### What to do
From the line with "red strawberry [299,123,333,158]" to the line with "purple drum [364,348,437,430]", output every line below exactly, both ends included. Skip the pictures.
*** Opening Material provided ***
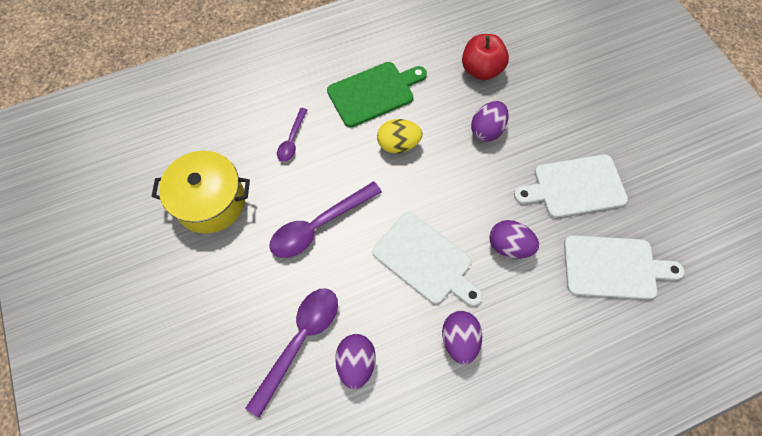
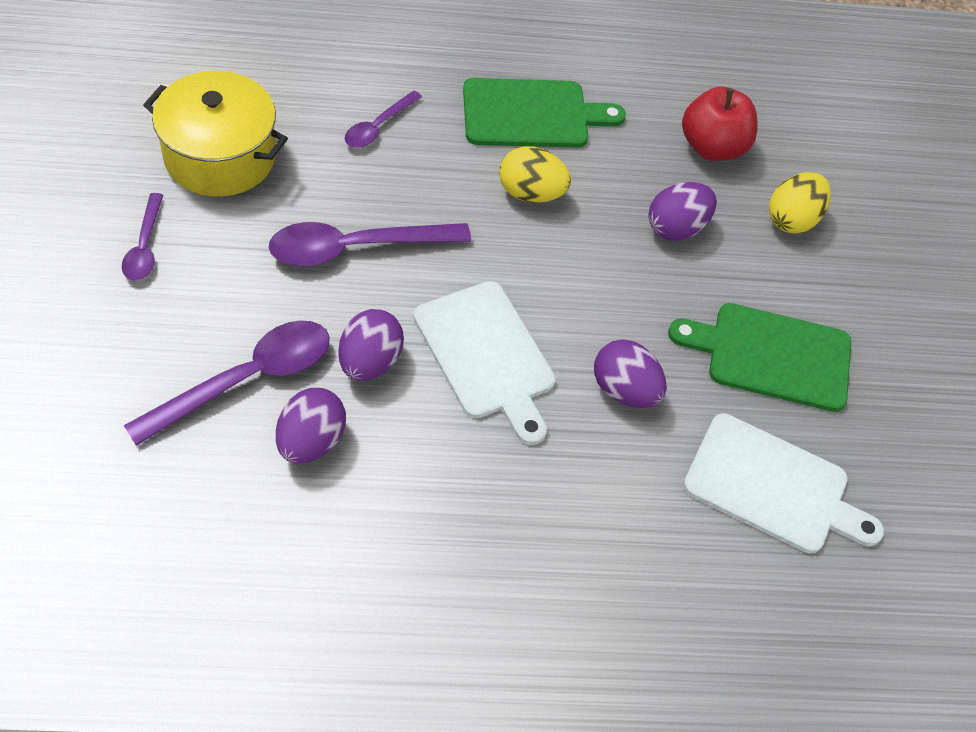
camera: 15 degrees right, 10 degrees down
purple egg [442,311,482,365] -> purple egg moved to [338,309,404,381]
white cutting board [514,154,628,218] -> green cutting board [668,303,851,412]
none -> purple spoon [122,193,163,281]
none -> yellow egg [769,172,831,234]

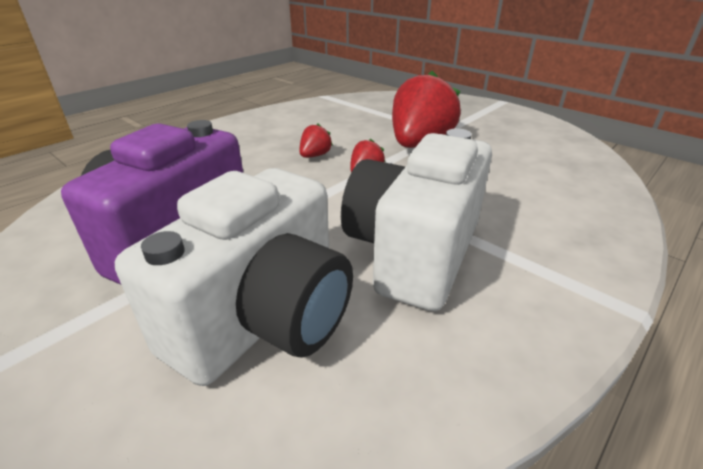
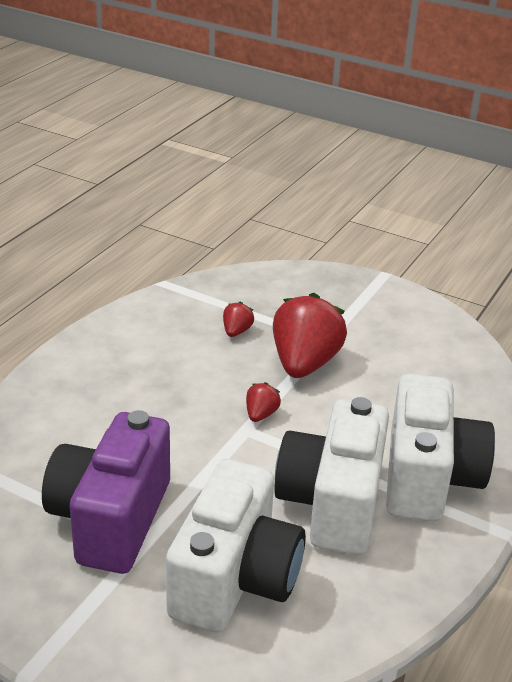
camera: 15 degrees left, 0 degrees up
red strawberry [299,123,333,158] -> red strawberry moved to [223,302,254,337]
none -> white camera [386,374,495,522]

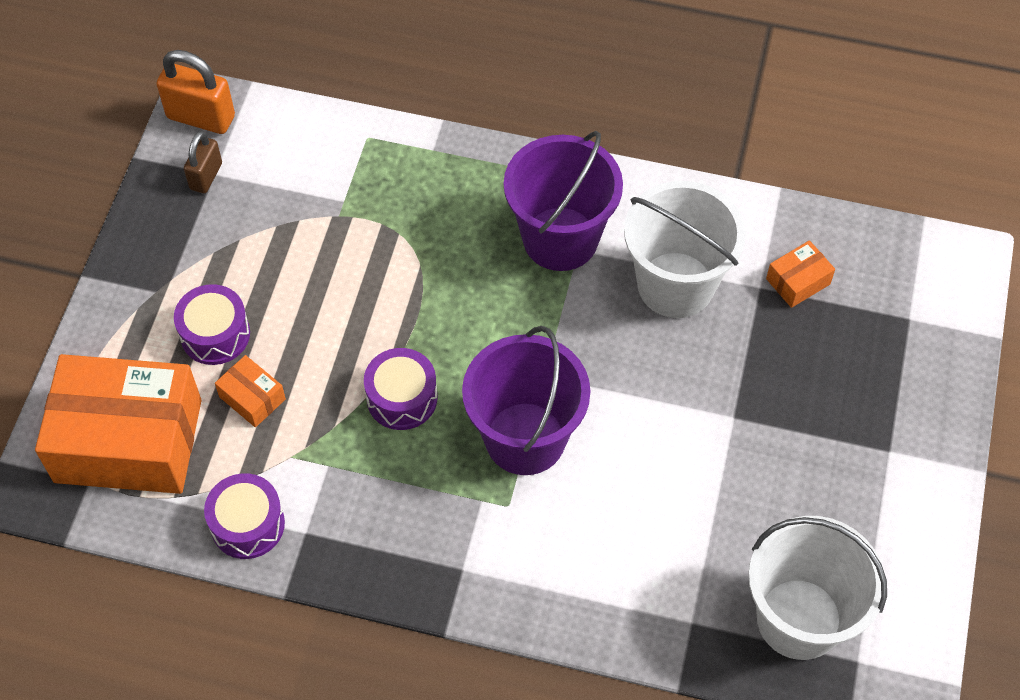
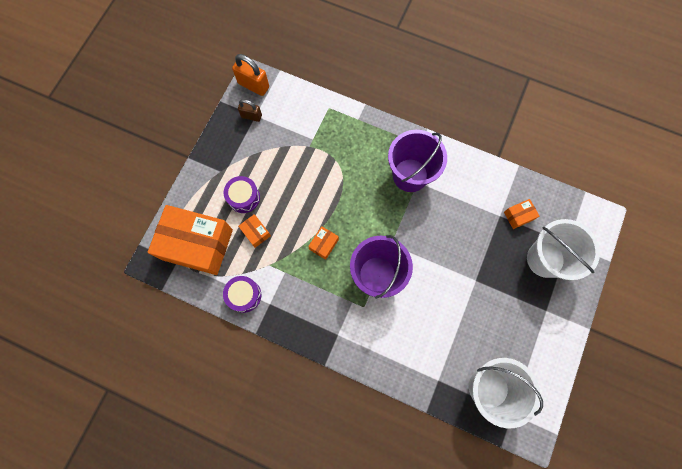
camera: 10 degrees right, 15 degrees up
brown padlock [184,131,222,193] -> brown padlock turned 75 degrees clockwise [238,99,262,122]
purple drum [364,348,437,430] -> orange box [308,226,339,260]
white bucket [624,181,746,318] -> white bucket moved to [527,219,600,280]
*** Closing Material provided ***
### Answer
red strawberry [299,123,333,158] -> red strawberry moved to [223,302,254,337]
none -> white camera [386,374,495,522]

camera: 10 degrees right, 15 degrees up
brown padlock [184,131,222,193] -> brown padlock turned 75 degrees clockwise [238,99,262,122]
purple drum [364,348,437,430] -> orange box [308,226,339,260]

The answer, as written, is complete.